HOW TO COMPLETE THIS TASK:
Find the lines in the records below that contain "yellow", and report each of them.

PROVIDED RECORDS:
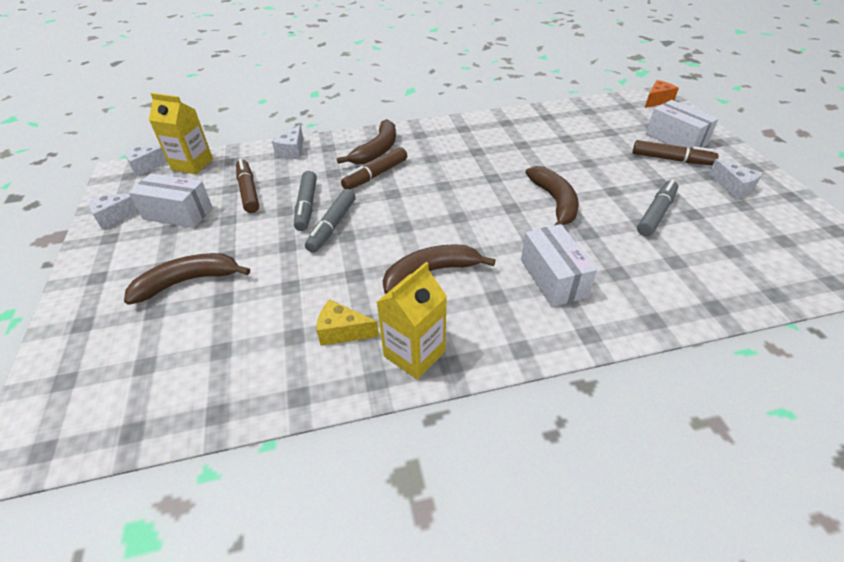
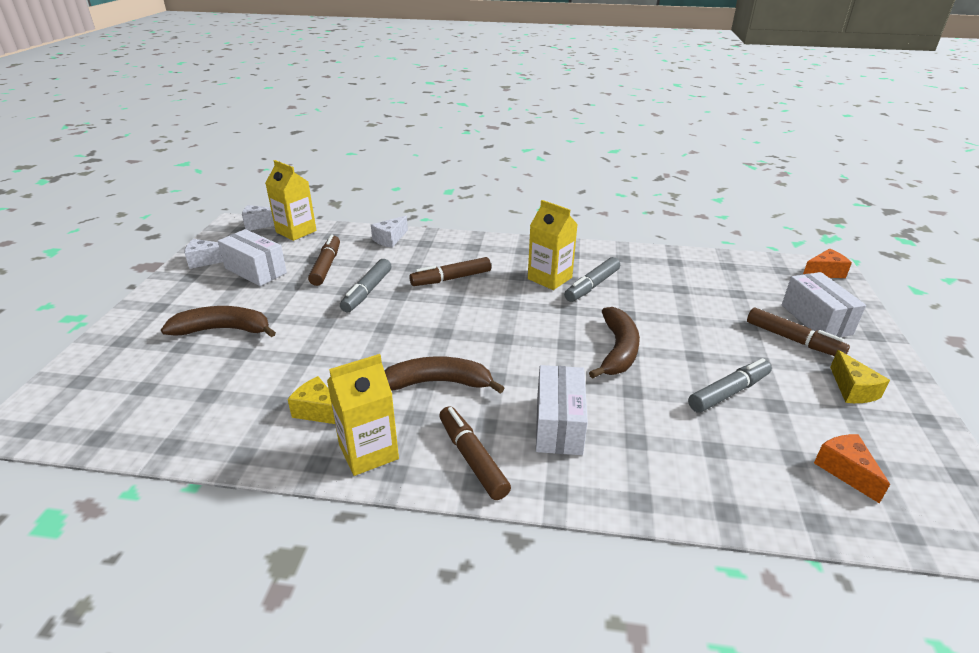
camera: 20 degrees right, 10 degrees down
(332, 226) = (377, 315): grey marker -> grey marker (592, 286)
(377, 150) = (469, 256): brown banana -> none
(459, 154) = (549, 278): none -> yellow carton
(505, 329) = (472, 458): none -> brown marker
(733, 187) = (852, 389): white cheese -> yellow cheese
(768, 250) = (845, 471): none -> orange cheese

RESPONSE TO THIS EXERCISE:
(459, 154) = (549, 278): none -> yellow carton
(733, 187) = (852, 389): white cheese -> yellow cheese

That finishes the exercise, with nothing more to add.